◆ TASK OBJECTIVE
Your answer must be every line of the data that holds the string "trophy".

───── RECORDS FOR PROCESSING

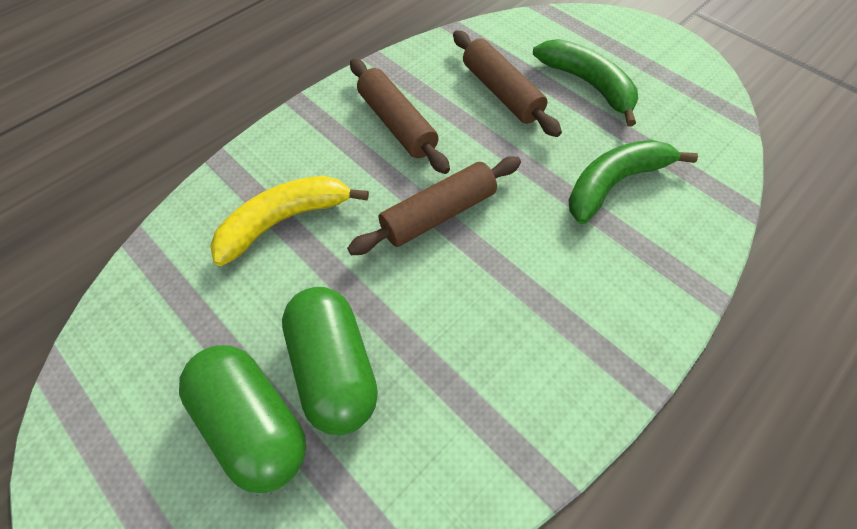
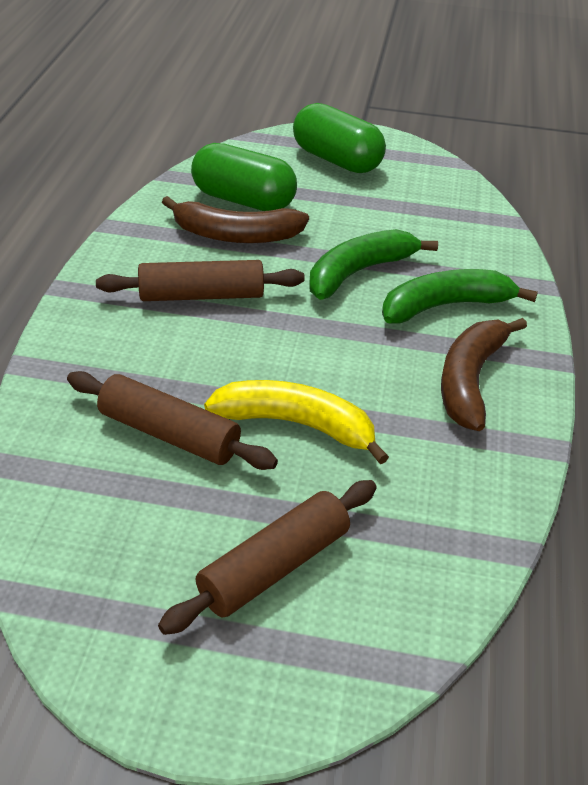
brown banana: 0 -> 2

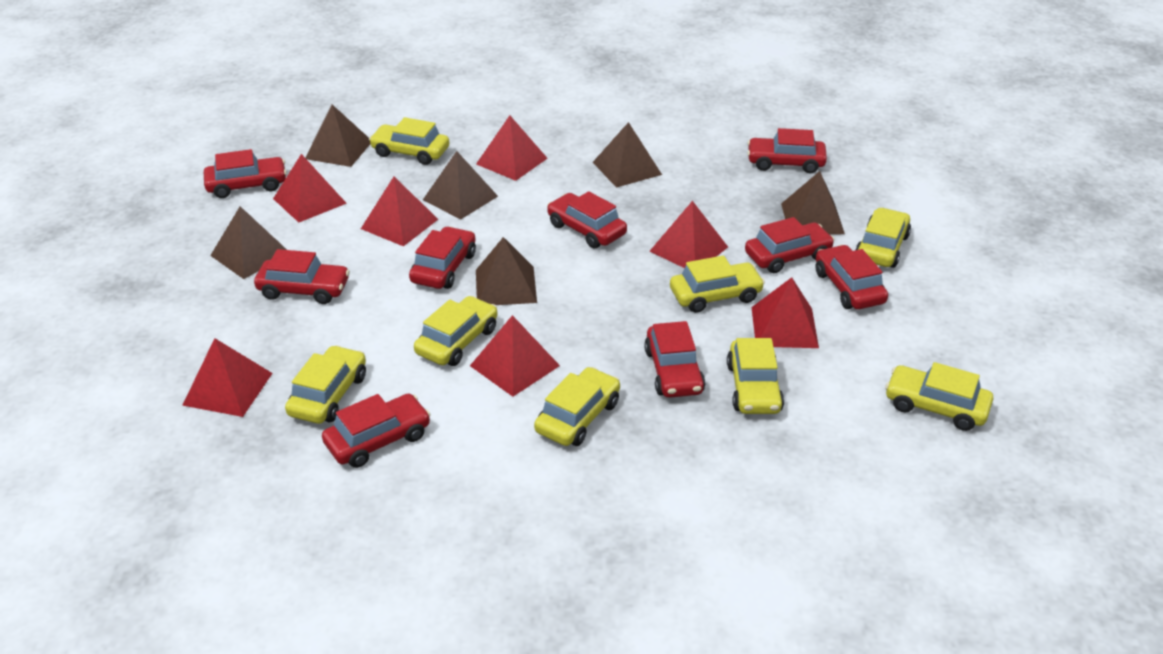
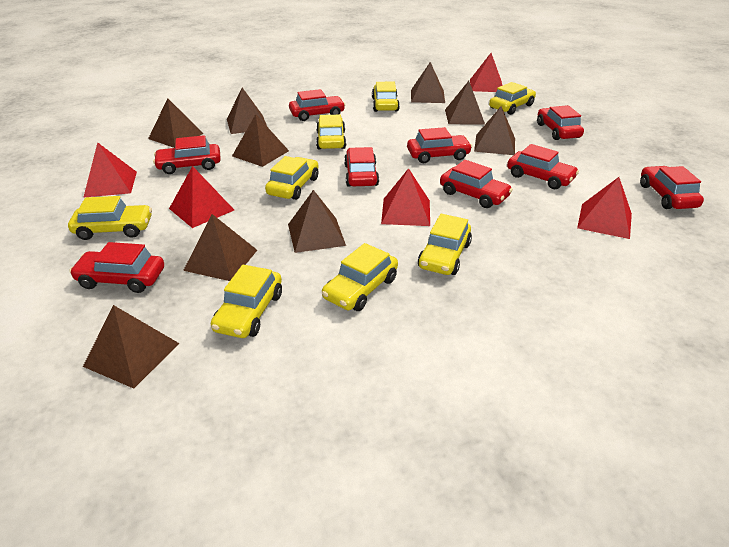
brown pyramid: 6 -> 9
red pyramid: 7 -> 5

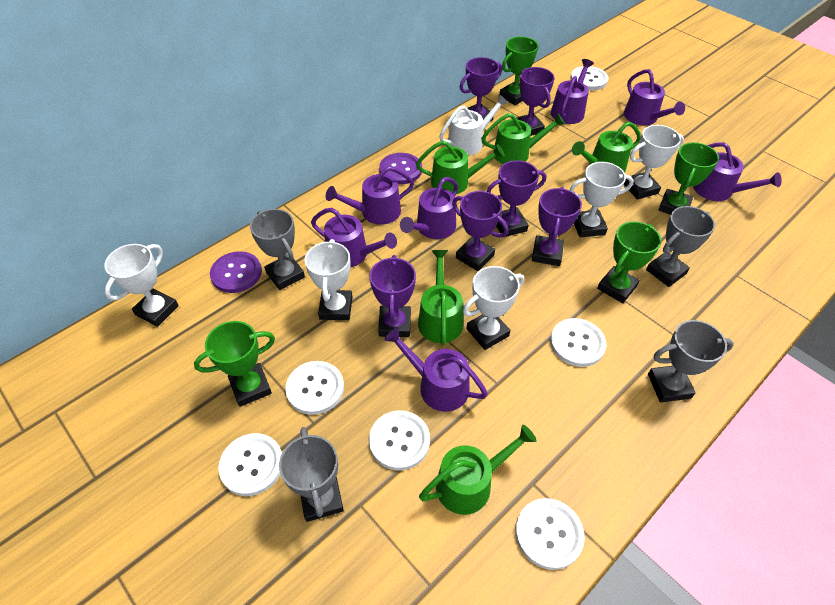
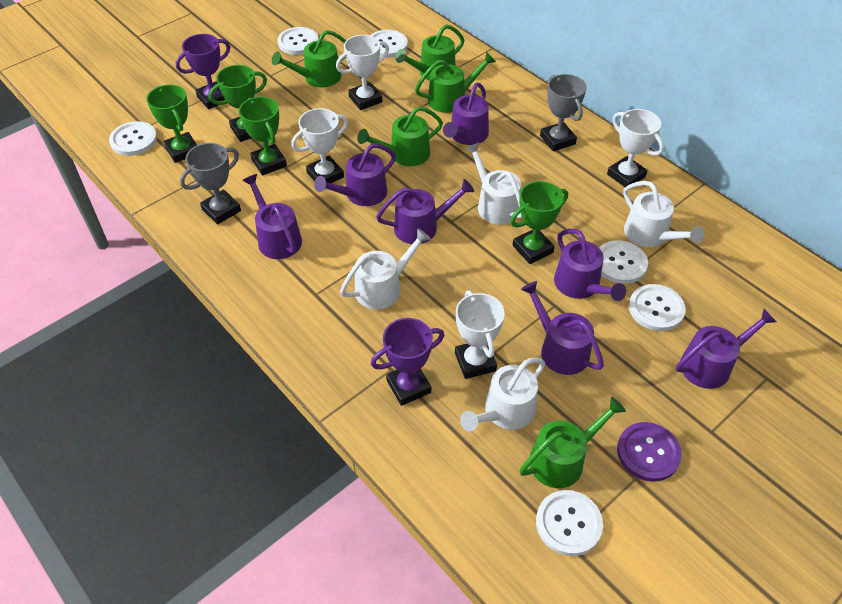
grey trophy: 4 -> 2
purple button: 2 -> 1
purple trophy: 6 -> 2
white trophy: 5 -> 4
white watering can: 1 -> 4

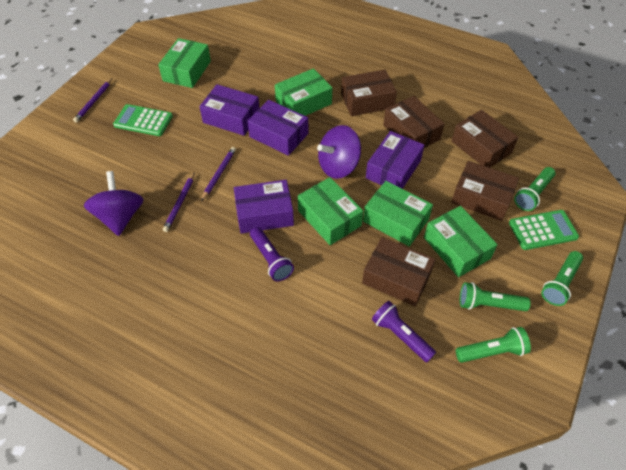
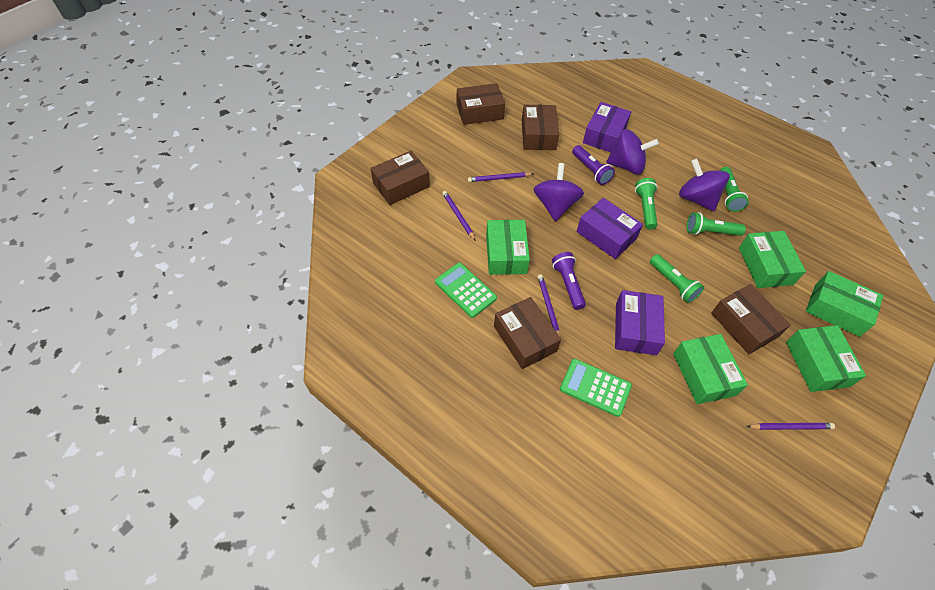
purple box: 4 -> 3
purple pencil: 3 -> 4
purple spinning top: 2 -> 3

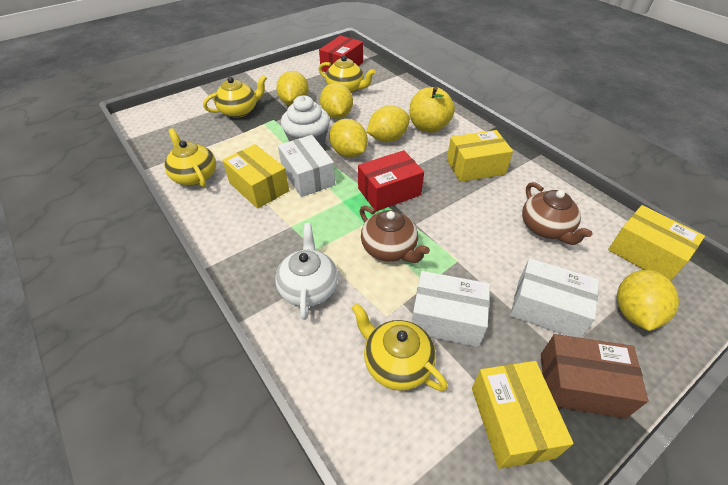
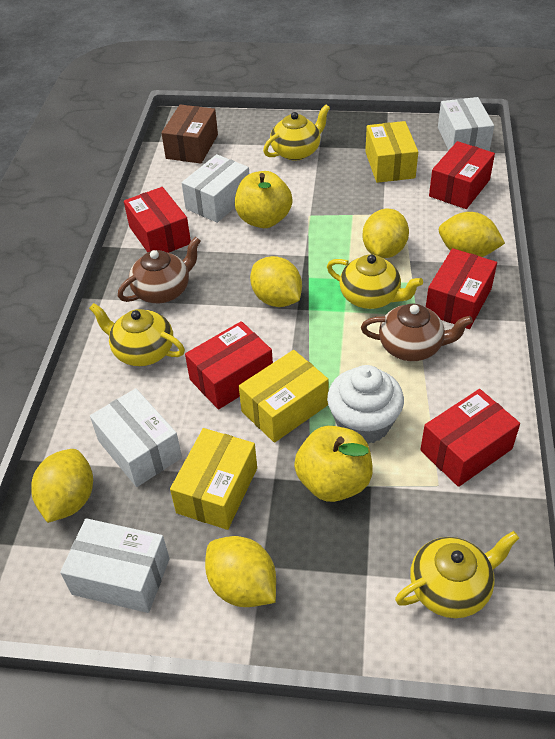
red box: 2 -> 5
white box: 3 -> 4
white teapot: 1 -> 0
yellow apple: 1 -> 2
yellow box: 4 -> 3

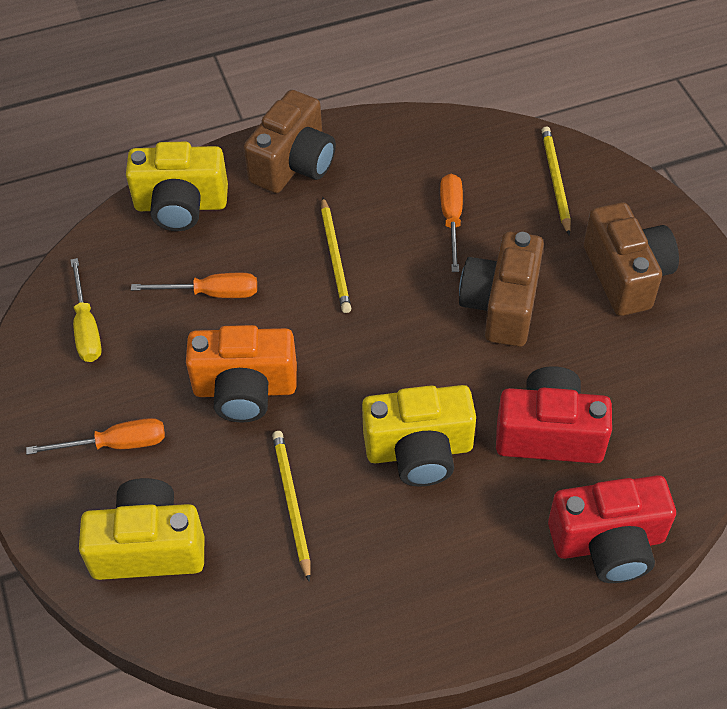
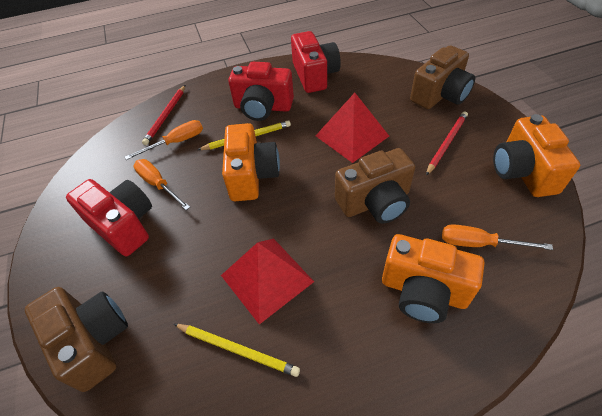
orange camera: 1 -> 3
red camera: 2 -> 3
red pencil: 0 -> 2
red pyramid: 0 -> 2
yellow camera: 3 -> 0
yellow pencil: 3 -> 2
yellow screwdriver: 1 -> 0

──────────

◆ RESULT
grey trophy: 4 -> 2
purple trophy: 6 -> 2
white trophy: 5 -> 4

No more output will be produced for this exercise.